## Data provided
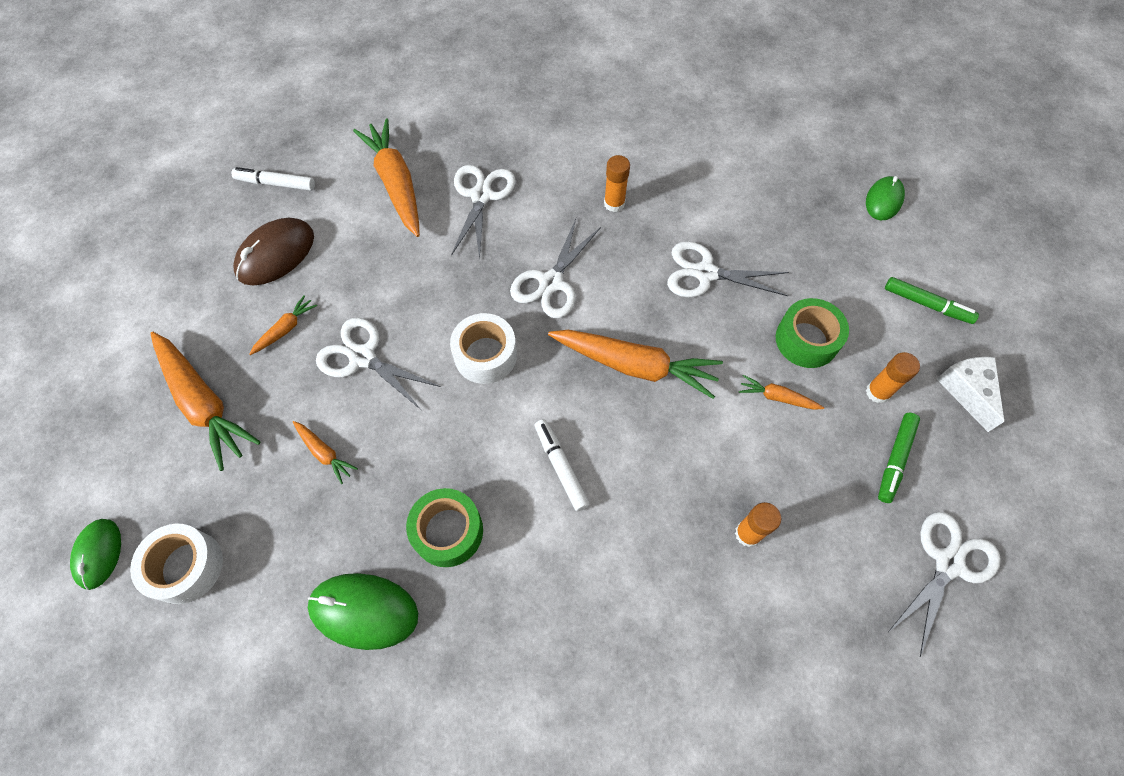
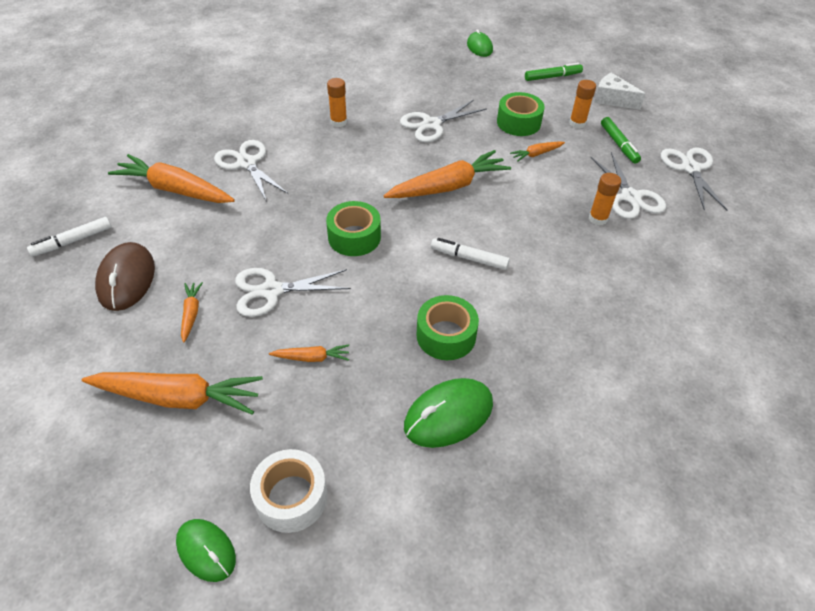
camera: 45 degrees left, 15 degrees down
white tape [450,313,517,384] -> green tape [326,201,381,256]
white scissors [510,219,601,318] -> white scissors moved to [590,152,666,219]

## Problem to solve
Begin with the line that contains "white tape [450,313,517,384]" and end with the last line of the data. Repeat those two lines and all between them exactly.

## Result of this task
white tape [450,313,517,384] -> green tape [326,201,381,256]
white scissors [510,219,601,318] -> white scissors moved to [590,152,666,219]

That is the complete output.